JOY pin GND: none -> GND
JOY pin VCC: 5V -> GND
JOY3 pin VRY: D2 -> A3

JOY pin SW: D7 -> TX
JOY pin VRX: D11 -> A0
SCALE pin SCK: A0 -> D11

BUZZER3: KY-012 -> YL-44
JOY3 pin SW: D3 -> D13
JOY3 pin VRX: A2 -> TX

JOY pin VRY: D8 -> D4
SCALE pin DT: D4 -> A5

▶ _Activity_
Up to and including the last line of the material, reproduce every line exactly, beginning with the one that contains "JOY pin VCC: 5V -> GND" and adding nothing else.

▶ _Solution to this task_
JOY pin VCC: 5V -> GND
JOY3 pin VRY: D2 -> A3

JOY pin SW: D7 -> TX
JOY pin VRX: D11 -> A0
SCALE pin SCK: A0 -> D11

BUZZER3: KY-012 -> YL-44
JOY3 pin SW: D3 -> D13
JOY3 pin VRX: A2 -> TX

JOY pin VRY: D8 -> D4
SCALE pin DT: D4 -> A5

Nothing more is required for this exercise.